Image crops with footprint polygons
§ §
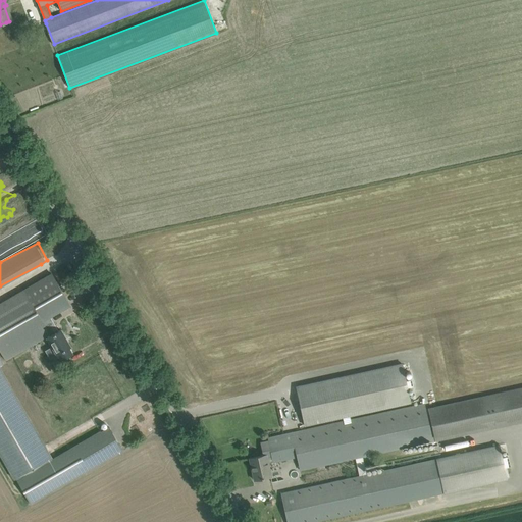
[(58,331),(50,317),(70,306),(52,274),(0,304),(0,351),(6,361),(48,337),(53,346),(45,351),(50,358),(53,359),(58,357),(57,355),(70,347),(60,329),(58,331)]
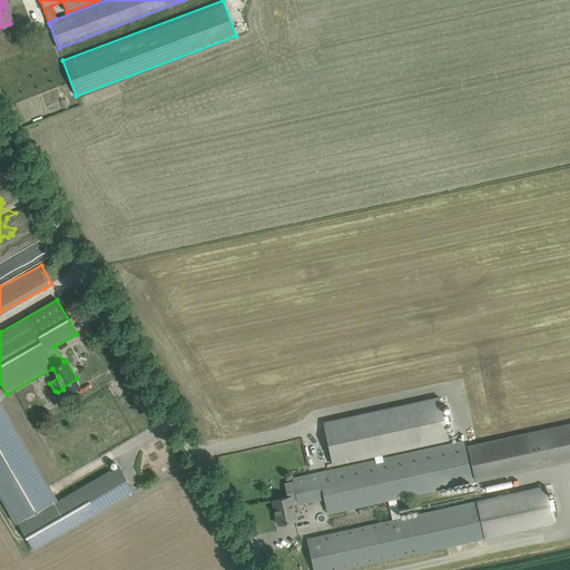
[(323,422),(333,465),(449,441),(445,423),(451,422),(450,413),(443,414),(440,396),(323,422)]
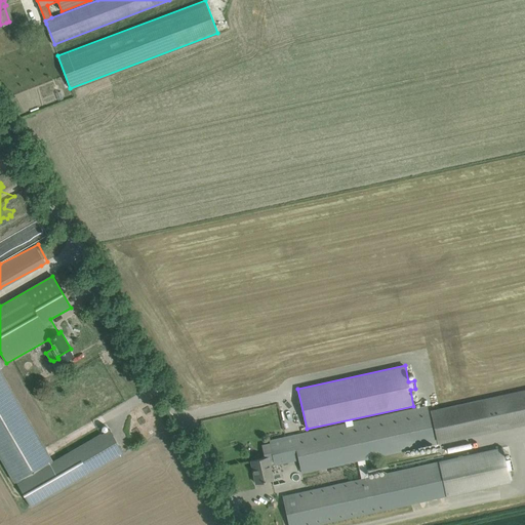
[(113,429),(54,461),(0,367),(0,457),(29,507),(125,450),(122,445),(118,447),(112,437),(116,434),(113,429)]
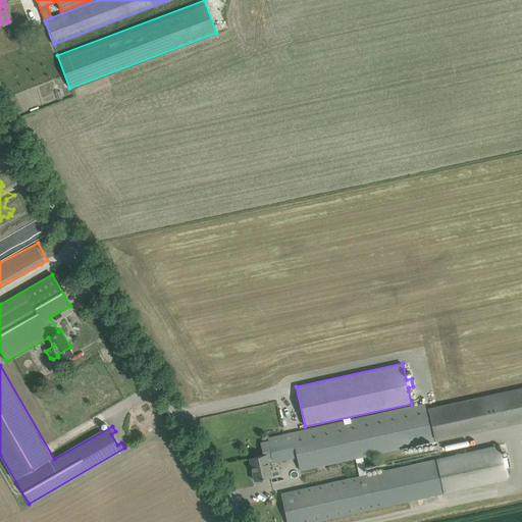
[(272,455),(273,461),(274,463),(297,457),(300,470),(355,458),(359,476),(292,491),(281,493),(288,521),(313,521),(445,493),(508,479),(505,467),(510,466),(508,457),(507,457),(507,456),(503,457),(500,445),(367,474),(363,457),(521,421),(521,386),(428,408),(434,435),(431,436),(424,404),(268,437),(272,455)]
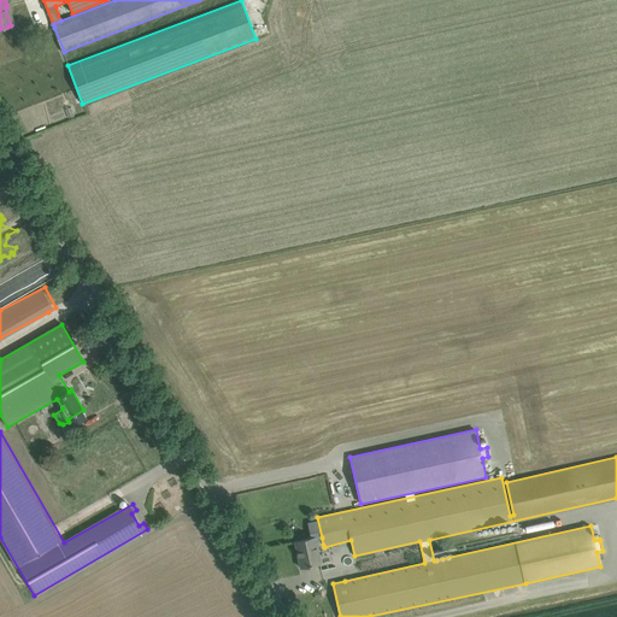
[(316,539),(316,536),(307,539),(295,541),(301,568),(322,563),(317,546),(323,545),(322,538),(316,539)]
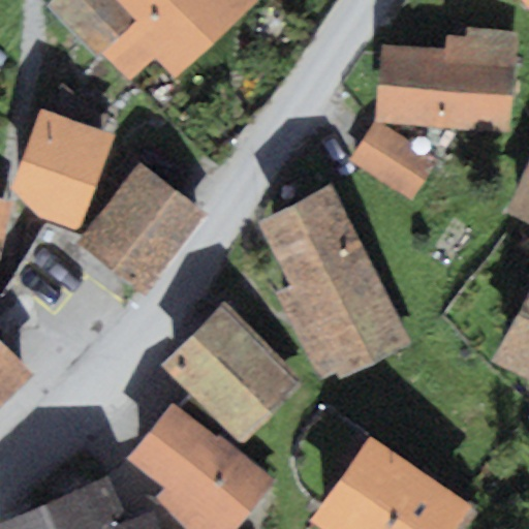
[(49,0),(44,4),(94,58),(99,53),(126,81),(152,57),(173,79),(256,0),(49,0)]
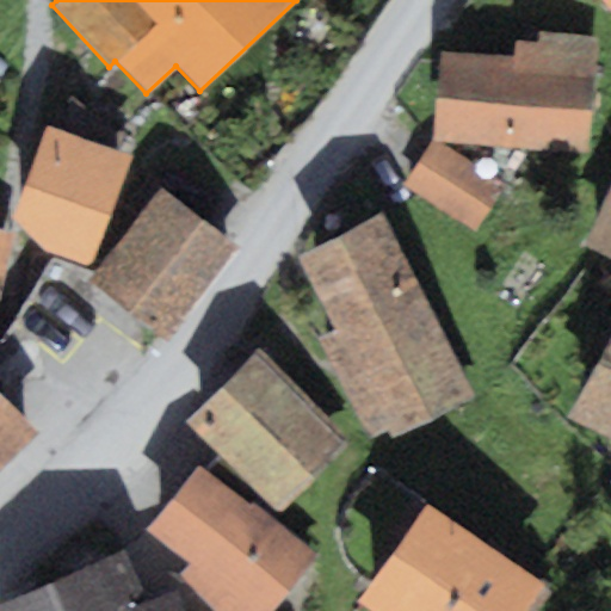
[(610,0),(600,0),(610,12),(610,0)]
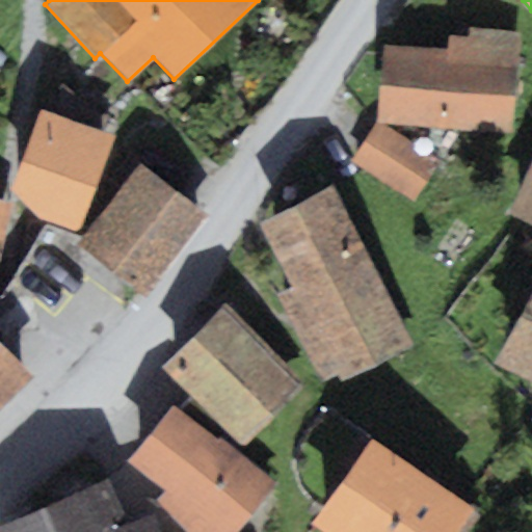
[(447,48),(383,43),(377,123),(512,133),(521,33),(468,29),(467,37),(448,35),(447,48)]
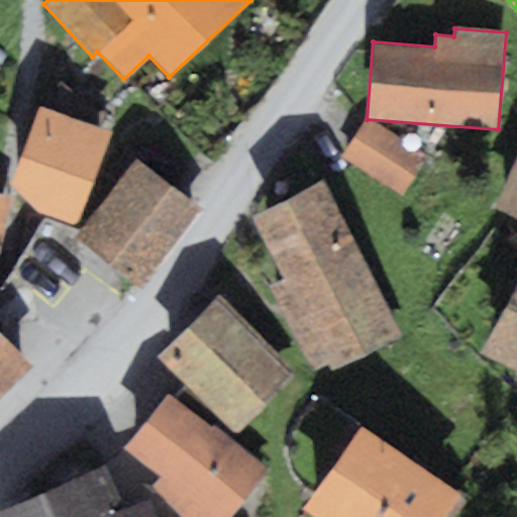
[(111,132),(37,105),(8,184),(35,212),(76,226),(111,132)]
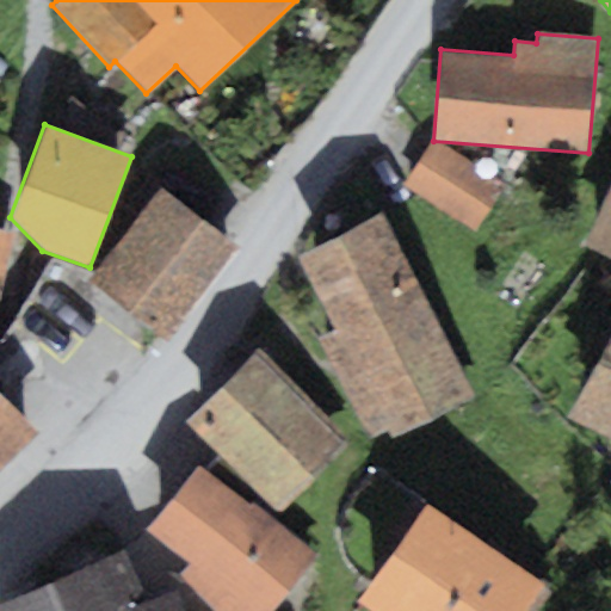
[(504,189),(433,141),(403,184),(474,232),(504,189)]
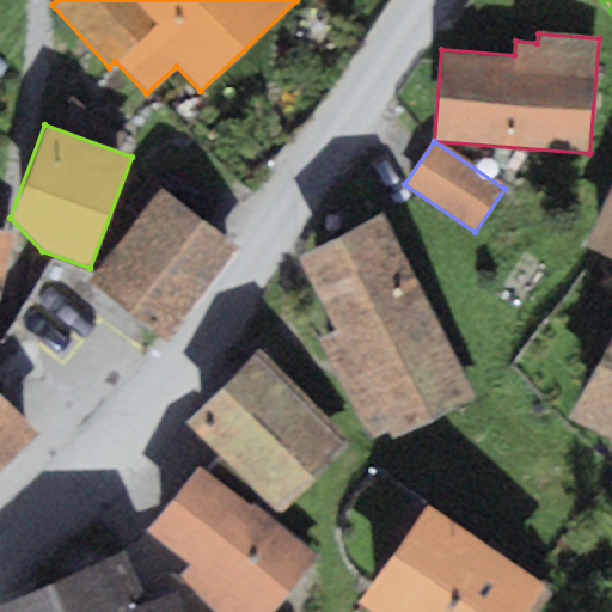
[(611,179),(582,244),(611,257),(611,179)]
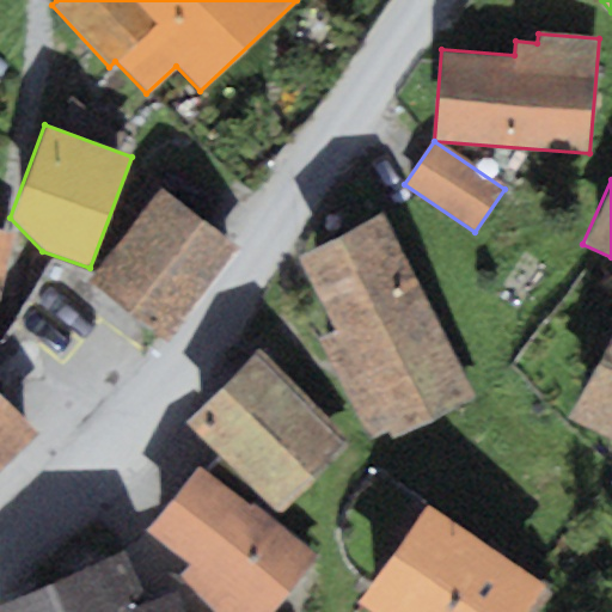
[(237,246),(159,187),(87,279),(165,338),(237,246)]
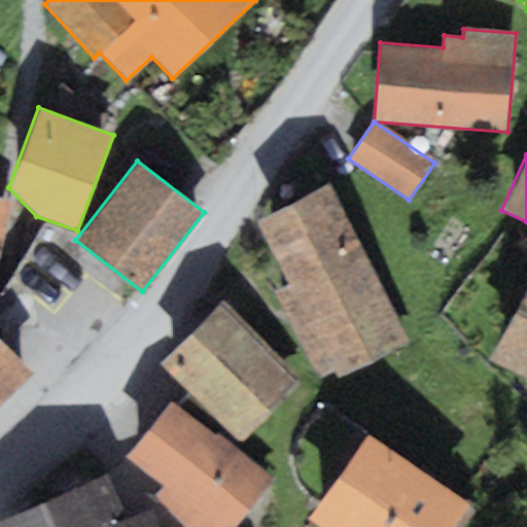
[(329,183),(255,219),(287,283),(273,290),(319,383),(407,340),(329,183)]
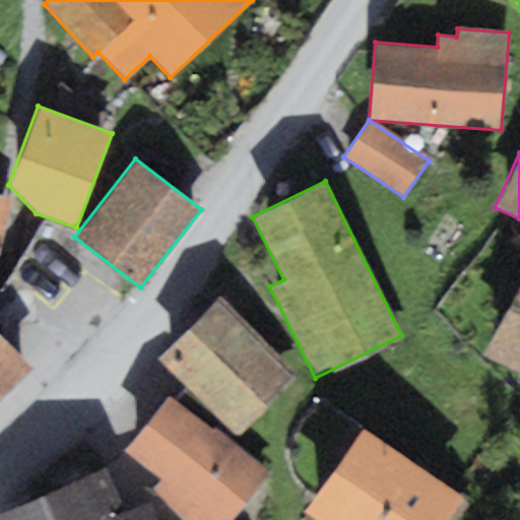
[(0,252),(12,198),(0,195),(0,252)]
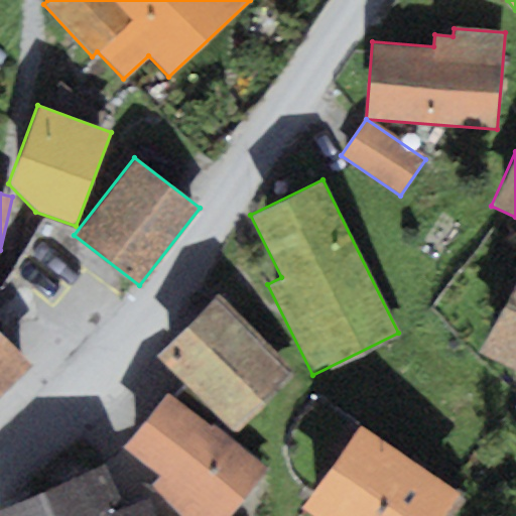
[(515,280),(481,352),(515,369),(515,280)]
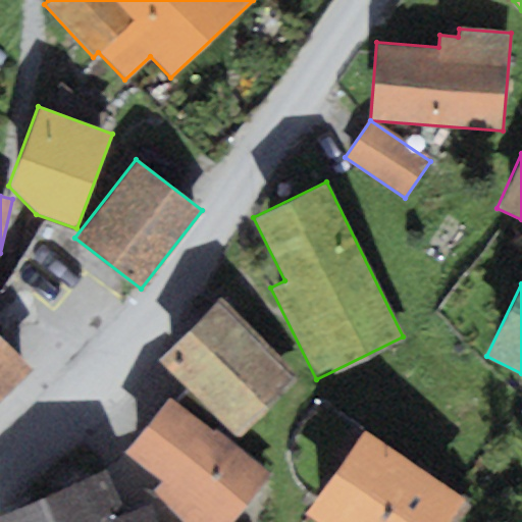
[(299,376),(221,297),(159,358),(238,437),(299,376)]
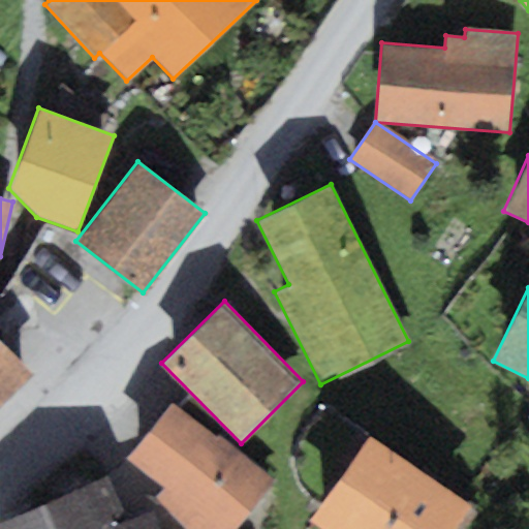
[(0,342),(0,402),(30,373),(0,342)]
§ §
* **Your task**: Output all of the records exactly as they appear above, but not the pictures.

* **Task output**:
[(58,331),(50,317),(70,306),(52,274),(0,304),(0,351),(6,361),(48,337),(53,346),(45,351),(50,358),(53,359),(58,357),(57,355),(70,347),(60,329),(58,331)]
[(323,422),(333,465),(449,441),(445,423),(451,422),(450,413),(443,414),(440,396),(323,422)]
[(113,429),(54,461),(0,367),(0,457),(29,507),(125,450),(122,445),(118,447),(112,437),(116,434),(113,429)]
[(272,455),(273,461),(274,463),(297,457),(300,470),(355,458),(359,476),(292,491),(281,493),(288,521),(313,521),(445,493),(508,479),(505,467),(510,466),(508,457),(507,457),(507,456),(503,457),(500,445),(367,474),(363,457),(521,421),(521,386),(428,408),(434,435),(431,436),(424,404),(268,437),(272,455)]
[(316,539),(316,536),(307,539),(295,541),(301,568),(322,563),(317,546),(323,545),(322,538),(316,539)]
[(49,0),(44,4),(94,58),(99,53),(126,81),(152,57),(173,79),(256,0),(49,0)]
[(610,0),(600,0),(610,12),(610,0)]
[(447,48),(383,43),(377,123),(512,133),(521,33),(468,29),(467,37),(448,35),(447,48)]
[(111,132),(37,105),(8,184),(35,212),(76,226),(111,132)]
[(504,189),(433,141),(403,184),(474,232),(504,189)]
[(611,179),(582,244),(611,257),(611,179)]
[(237,246),(159,187),(87,279),(165,338),(237,246)]
[(329,183),(255,219),(287,283),(273,290),(319,383),(407,340),(329,183)]
[(0,252),(12,198),(0,195),(0,252)]
[(515,280),(481,352),(515,369),(515,280)]
[(299,376),(221,297),(159,358),(238,437),(299,376)]
[(0,342),(0,402),(30,373),(0,342)]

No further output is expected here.